=== WHAT YOU HAVE TO DO ===
Convert every line of the data below into a JSON list of strings, one string per line, skipping blank lines. Leave out the pictures.

— START THE INPUT —

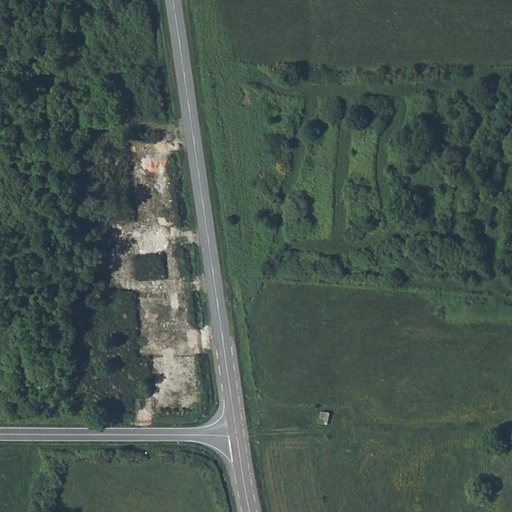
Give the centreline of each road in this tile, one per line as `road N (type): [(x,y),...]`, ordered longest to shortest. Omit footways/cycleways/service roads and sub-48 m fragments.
road 1 (tertiary): [(236,435),(173,0)]
road 2 (tertiary): [(0,434),(236,435)]
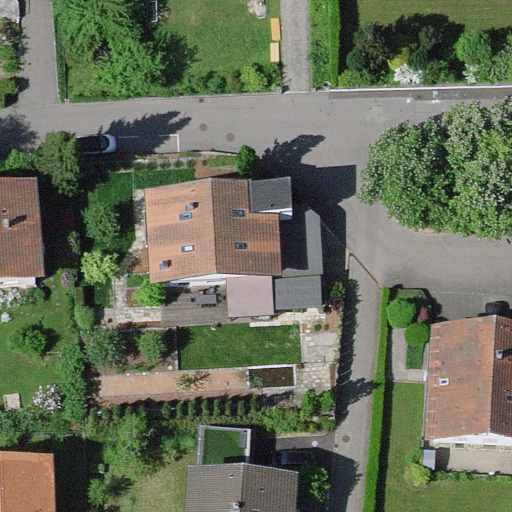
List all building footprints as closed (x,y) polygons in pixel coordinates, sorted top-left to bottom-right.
[(27,175),(0,179),(0,265),(41,258),(27,175)] [(269,180),(145,192),(153,278),(277,266),(269,180)] [(511,316),(428,317),(427,429),(511,429),(511,316)] [(49,511),(49,456),(0,457),(0,511),(49,511)] [(302,511),(300,457),(184,463),(186,511),(302,511)]
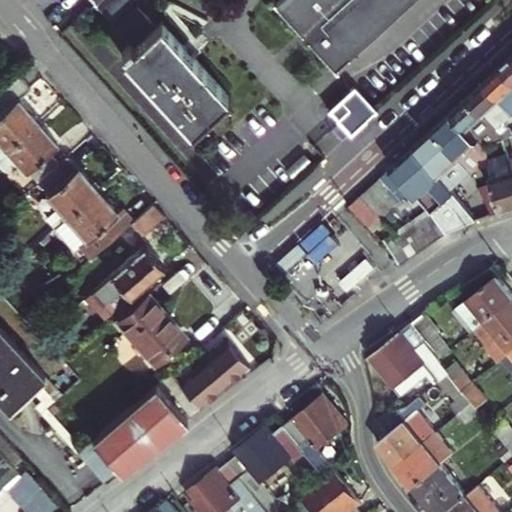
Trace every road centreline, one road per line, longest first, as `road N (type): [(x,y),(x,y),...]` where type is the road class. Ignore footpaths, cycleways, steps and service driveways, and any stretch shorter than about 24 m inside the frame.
road 1 (residential): [(511,23),(243,268)]
road 2 (residential): [(1,0),(243,268)]
road 3 (residential): [(108,511),(316,355)]
road 4 (residential): [(332,344),(453,258),(511,234)]
road 5 (residential): [(332,344),(361,392),(375,470),(405,511)]
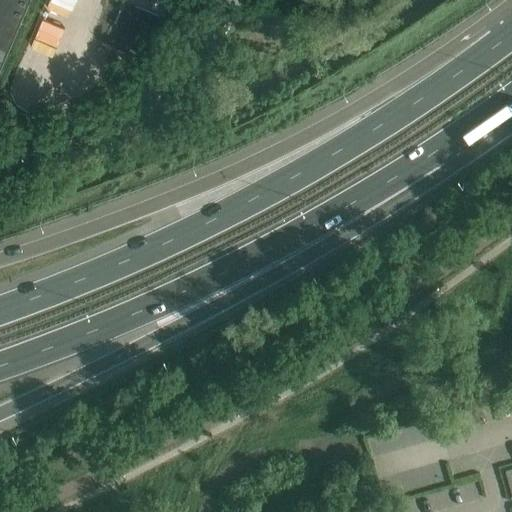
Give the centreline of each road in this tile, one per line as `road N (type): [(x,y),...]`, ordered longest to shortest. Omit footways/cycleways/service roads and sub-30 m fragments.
road 1 (motorway): [(500,44),(264,195),(0,313)]
road 2 (motorway): [(500,44),(168,201),(0,259)]
road 3 (motorway): [(0,414),(237,299),(388,210),(441,154)]
road 4 (motorway): [(0,368),(173,298),(441,154)]
road 5 (residential): [(0,138),(74,122),(149,82),(203,0)]
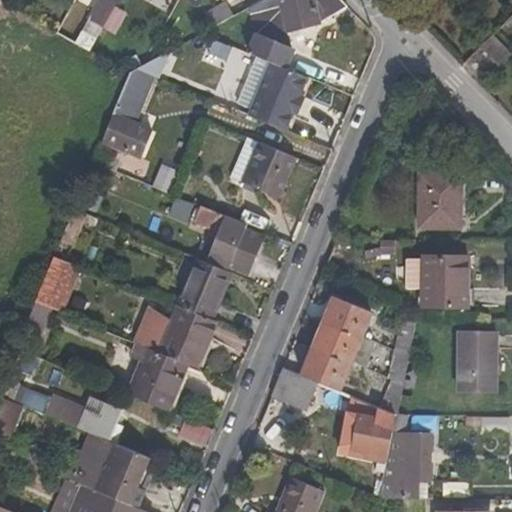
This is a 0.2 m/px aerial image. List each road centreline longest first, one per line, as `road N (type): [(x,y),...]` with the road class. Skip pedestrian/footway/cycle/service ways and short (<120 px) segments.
road 1 (residential): [(403,38),(208,511)]
road 2 (residential): [(403,38),(511,145)]
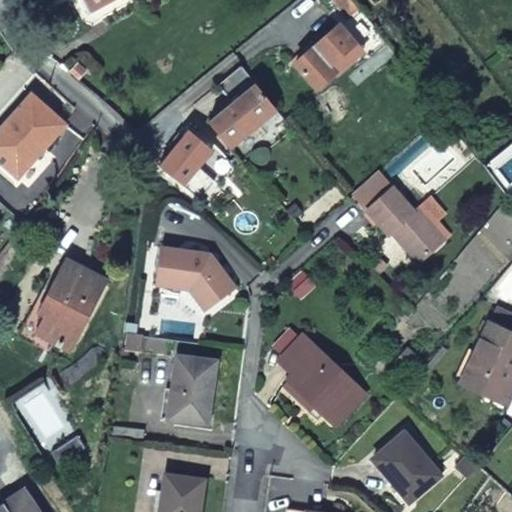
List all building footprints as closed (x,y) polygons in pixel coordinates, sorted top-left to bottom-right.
[(80,0),(87,13),(106,0),(80,0)] [(361,49),(337,22),(293,61),(303,73),(314,84),(331,70),(333,72),(361,49)] [(228,148),(275,109),(238,64),(216,86),(230,104),(206,124),(228,148)] [(172,149),(158,167),(182,186),(198,200),(213,182),(196,168),(211,151),(187,131),(172,149)] [(413,208),(391,184),(377,169),(350,194),(387,234),(390,232),(393,229),(399,234),(395,238),(417,260),(443,236),(415,206),(413,208)] [(390,232),(395,238),(399,234),(393,229),(390,232)] [(157,248),(152,286),(186,290),(203,312),(234,288),(208,254),(157,248)] [(45,291),(26,329),(50,342),(69,352),(107,278),(64,254),(45,291)] [(487,322),(506,330),(511,316),(493,309),(487,322)] [(511,332),(506,330),(487,322),(461,383),(497,398),(510,368),(511,368),(511,332)] [(19,342),(43,355),(50,342),(26,329),(19,342)] [(364,391),(302,333),(278,357),(292,370),(286,375),(335,422),(364,391)] [(139,337),(125,336),(123,350),(138,351),(139,337)] [(209,424),(214,379),(216,364),(177,359),(175,374),(170,420),(209,424)] [(508,402),(511,391),(511,368),(510,368),(497,398),(508,402)] [(378,456),(413,501),(445,475),(410,431),(378,456)] [(461,467),(472,477),(481,467),(470,458),(461,467)] [(199,511),(204,482),(165,477),(160,511),(199,511)] [(0,507),(0,511),(44,511),(27,488),(0,507)]
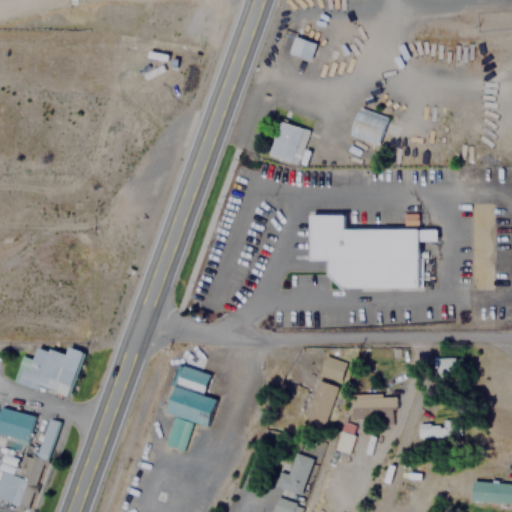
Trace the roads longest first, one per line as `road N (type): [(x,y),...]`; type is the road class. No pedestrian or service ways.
road 1 (trunk): [(79,511),(264,0)]
road 2 (residential): [(145,330),(238,338),(511,336)]
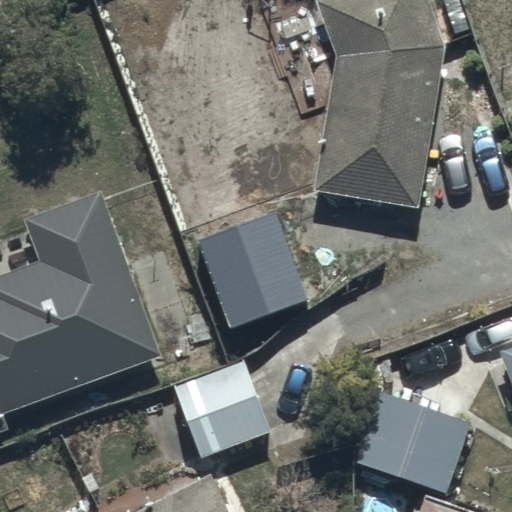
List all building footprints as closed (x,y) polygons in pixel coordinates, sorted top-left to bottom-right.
[(321,0),(312,4),(335,56),(310,194),(413,213),(444,47),(423,0),(321,0)] [(0,433),(1,434),(0,431),(0,422),(160,363),(100,197),(23,225),(38,264),(0,278),(0,433)] [(274,211),(196,240),(229,329),(307,300),(274,211)] [(511,348),(498,354),(511,390),(511,348)] [(237,364),(171,388),(197,459),(263,434),(237,364)] [(368,394),(365,403),(344,465),(442,498),(466,427),(368,394)] [(223,511),(207,479),(139,511),(223,511)] [(467,511),(420,496),(415,511),(467,511)]
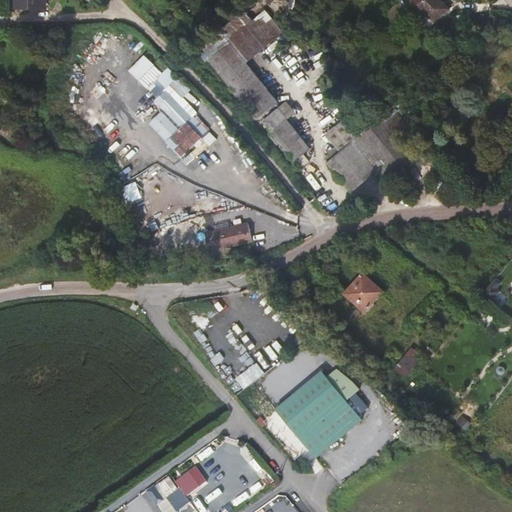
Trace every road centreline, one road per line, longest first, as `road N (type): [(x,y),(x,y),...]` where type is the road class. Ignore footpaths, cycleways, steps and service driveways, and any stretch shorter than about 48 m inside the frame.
road 1 (tertiary): [(327,237),(221,286),(72,286),(0,296)]
road 2 (unclassified): [(327,237),(279,174),(150,38),(112,11)]
road 3 (tertiary): [(511,208),(412,213),(327,237)]
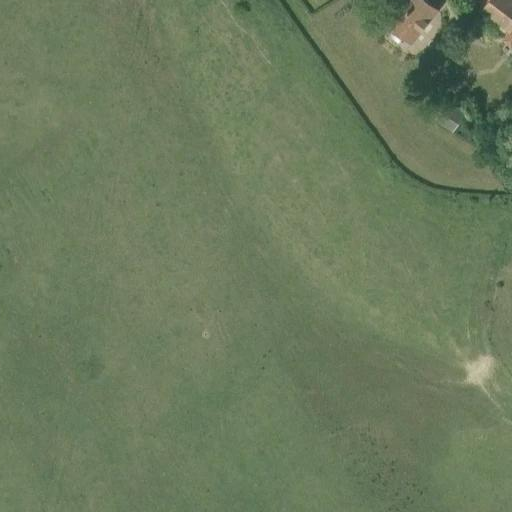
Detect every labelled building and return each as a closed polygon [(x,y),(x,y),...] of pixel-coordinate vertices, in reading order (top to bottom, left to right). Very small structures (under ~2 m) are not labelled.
[(435,9),(422,0),(407,0),(405,3),(404,2),(398,9),(404,14),(393,27),(410,41),(435,9)] [(505,30),(511,20),(511,0),(473,0),(482,8),(480,10),(505,30)] [(511,20),(505,30),(508,32),(502,40),(511,47),(511,46),(511,20)] [(441,80),(461,55),(443,40),(422,65),(441,80)] [(451,99),(438,119),(453,129),(466,109),(451,99)]
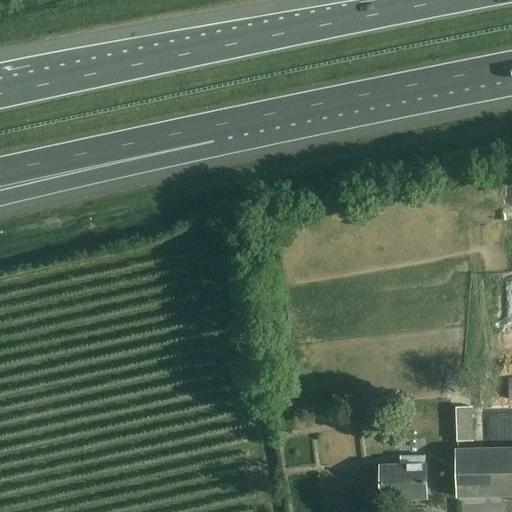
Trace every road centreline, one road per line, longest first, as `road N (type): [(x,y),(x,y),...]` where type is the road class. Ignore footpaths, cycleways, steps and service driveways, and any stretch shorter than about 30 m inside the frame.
road 1 (motorway): [(459,0),(0,95)]
road 2 (motorway): [(210,126),(511,66)]
road 3 (motorway): [(0,185),(210,126)]
road 4 (motorway): [(0,172),(210,126)]
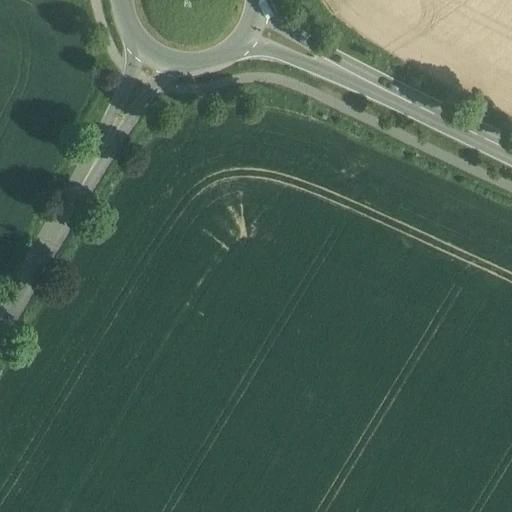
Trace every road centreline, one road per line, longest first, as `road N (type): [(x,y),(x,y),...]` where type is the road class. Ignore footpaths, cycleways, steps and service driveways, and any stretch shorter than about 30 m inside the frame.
road 1 (tertiary): [(0,340),(155,53)]
road 2 (secondary): [(511,155),(246,29)]
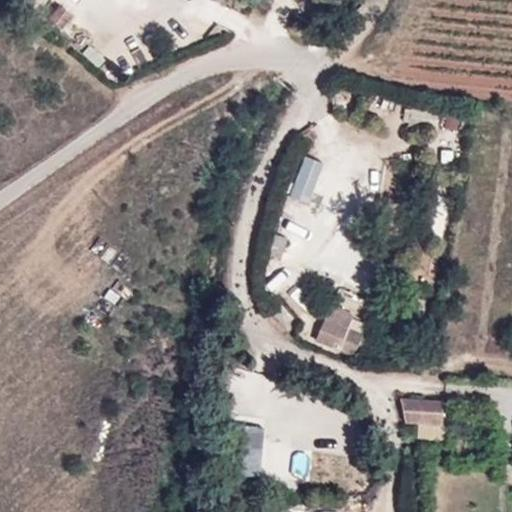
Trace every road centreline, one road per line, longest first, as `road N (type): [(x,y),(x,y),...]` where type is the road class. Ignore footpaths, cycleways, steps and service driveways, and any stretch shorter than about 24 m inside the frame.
road 1 (unclassified): [(364,377),(254,326),(233,271),(245,221),(332,55)]
road 2 (tertiary): [(332,55),(257,44),(176,82),(0,198)]
road 3 (unclassified): [(364,377),(511,389)]
road 4 (unclassified): [(396,511),(394,466),(364,377)]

— END THE INPUT —

=== RESULT OF THE EXERCISE ===
[
  "Give the centreline of each road in this tile, one per line as `road N (type): [(x,y),...]`, ordered longest to shortest. Omit footways/cycleways/service roads and sub-48 m fragments.",
  "road 1 (tertiary): [(236,435),(173,0)]",
  "road 2 (tertiary): [(0,434),(236,435)]",
  "List all building footprints as closed (x,y) polygons in pixel coordinates, sorted top-left to bottom-right.",
  "[(27,175),(0,179),(0,265),(41,258),(27,175)] [(269,180),(145,192),(153,278),(277,266),(269,180)] [(511,316),(428,317),(427,429),(511,429),(511,316)] [(49,511),(49,456),(0,457),(0,511),(49,511)] [(302,511),(300,457),(184,463),(186,511),(302,511)]",
  "Trace every road centreline, one road per line, longest first, as `road N (type): [(x,y),(x,y),...]` where type is the road class. Ignore footpaths, cycleways, steps and service driveways, and any stretch shorter than about 24 m inside the frame.",
  "road 1 (residential): [(511,23),(243,268)]",
  "road 2 (residential): [(1,0),(243,268)]",
  "road 3 (residential): [(108,511),(316,355)]",
  "road 4 (residential): [(332,344),(453,258),(511,234)]",
  "road 5 (residential): [(332,344),(361,392),(375,470),(405,511)]",
  "Give the centreline of each road in this tile, one per line as `road N (type): [(x,y),...]`, ordered longest to shortest. Omit footways/cycleways/service roads and sub-30 m fragments.",
  "road 1 (motorway): [(500,44),(264,195),(0,313)]",
  "road 2 (motorway): [(500,44),(168,201),(0,259)]",
  "road 3 (motorway): [(0,414),(237,299),(388,210),(441,154)]",
  "road 4 (motorway): [(0,368),(173,298),(441,154)]",
  "road 5 (residential): [(0,138),(74,122),(149,82),(203,0)]",
  "This is a 0.2 m/px aerial image. List each road centreline longest first, one per line, as `road N (type): [(x,y),...]` with the road class. Skip pedestrian/footway/cycle/service ways and short (<120 px) segments.",
  "road 1 (residential): [(403,38),(208,511)]",
  "road 2 (residential): [(403,38),(511,145)]",
  "List all building footprints as closed (x,y) polygons in pixel coordinates, sorted top-left to bottom-right.",
  "[(80,0),(87,13),(106,0),(80,0)] [(361,49),(337,22),(293,61),(303,73),(314,84),(331,70),(333,72),(361,49)] [(228,148),(275,109),(238,64),(216,86),(230,104),(206,124),(228,148)] [(172,149),(158,167),(182,186),(198,200),(213,182),(196,168),(211,151),(187,131),(172,149)] [(413,208),(391,184),(377,169),(350,194),(387,234),(390,232),(393,229),(399,234),(395,238),(417,260),(443,236),(415,206),(413,208)] [(390,232),(395,238),(399,234),(393,229),(390,232)] [(157,248),(152,286),(186,290),(203,312),(234,288),(208,254),(157,248)] [(45,291),(26,329),(50,342),(69,352),(107,278),(64,254),(45,291)] [(487,322),(506,330),(511,316),(493,309),(487,322)] [(511,332),(506,330),(487,322),(461,383),(497,398),(510,368),(511,368),(511,332)] [(19,342),(43,355),(50,342),(26,329),(19,342)] [(364,391),(302,333),(278,357),(292,370),(286,375),(335,422),(364,391)] [(139,337),(125,336),(123,350),(138,351),(139,337)] [(209,424),(214,379),(216,364),(177,359),(175,374),(170,420),(209,424)] [(508,402),(511,391),(511,368),(510,368),(497,398),(508,402)] [(378,456),(413,501),(445,475),(410,431),(378,456)] [(461,467),(472,477),(481,467),(470,458),(461,467)] [(199,511),(204,482),(165,477),(160,511),(199,511)] [(0,507),(0,511),(44,511),(27,488),(0,507)]",
  "Trace the roads longest first, one per line as `road N (type): [(x,y),...]`; type is the road class. No pedestrian or service ways.",
  "road 1 (trunk): [(79,511),(264,0)]",
  "road 2 (residential): [(145,330),(238,338),(511,336)]",
  "List all building footprints as closed (x,y) polygons in pixel coordinates, sorted top-left to bottom-right.",
  "[(321,0),(312,4),(335,56),(310,194),(413,213),(444,47),(423,0),(321,0)] [(0,433),(1,434),(0,431),(0,422),(160,363),(100,197),(23,225),(38,264),(0,278),(0,433)] [(274,211),(196,240),(229,329),(307,300),(274,211)] [(511,348),(498,354),(511,390),(511,348)] [(237,364),(171,388),(197,459),(263,434),(237,364)] [(368,394),(365,403),(344,465),(442,498),(466,427),(368,394)] [(223,511),(207,479),(139,511),(223,511)] [(467,511),(420,496),(415,511),(467,511)]",
  "Trace every road centreline, one road per line, longest first, as `road N (type): [(x,y),(x,y),...]` where type is the road class. Ignore footpaths, cycleways, steps and service driveways, and any stretch shorter than about 48 m inside the frame.",
  "road 1 (tertiary): [(327,237),(221,286),(72,286),(0,296)]",
  "road 2 (unclassified): [(327,237),(279,174),(150,38),(112,11)]",
  "road 3 (tertiary): [(511,208),(412,213),(327,237)]",
  "Detect every labelled building and return each as a closed polygon [(x,y),(x,y),...] of pixel-coordinate vertices, in reading order (top to bottom, left to right). Very small structures (under ~2 m) are not labelled.",
  "[(435,9),(422,0),(407,0),(405,3),(404,2),(398,9),(404,14),(393,27),(410,41),(435,9)] [(505,30),(511,20),(511,0),(473,0),(482,8),(480,10),(505,30)] [(511,20),(505,30),(508,32),(502,40),(511,47),(511,46),(511,20)] [(441,80),(461,55),(443,40),(422,65),(441,80)] [(451,99),(438,119),(453,129),(466,109),(451,99)]",
  "Trace every road centreline, one road per line, longest first, as `road N (type): [(x,y),(x,y),...]` where type is the road class. Ignore footpaths, cycleways, steps and service driveways, and any stretch shorter than about 30 m inside the frame.",
  "road 1 (motorway): [(459,0),(0,95)]",
  "road 2 (motorway): [(210,126),(511,66)]",
  "road 3 (motorway): [(0,185),(210,126)]",
  "road 4 (motorway): [(0,172),(210,126)]",
  "Trace every road centreline, one road per line, longest first, as `road N (type): [(x,y),(x,y),...]` where type is the road class. Ignore footpaths, cycleways, steps and service driveways, and any stretch shorter than about 30 m inside the frame.",
  "road 1 (tertiary): [(0,340),(155,53)]",
  "road 2 (secondary): [(511,155),(246,29)]",
  "Trace every road centreline, one road per line, longest first, as `road N (type): [(x,y),(x,y),...]` where type is the road class. Ignore footpaths, cycleways, steps and service driveways, and any stretch shorter than about 24 m inside the frame.",
  "road 1 (unclassified): [(364,377),(254,326),(233,271),(245,221),(332,55)]",
  "road 2 (tertiary): [(332,55),(257,44),(176,82),(0,198)]",
  "road 3 (unclassified): [(364,377),(511,389)]",
  "road 4 (unclassified): [(396,511),(394,466),(364,377)]"
]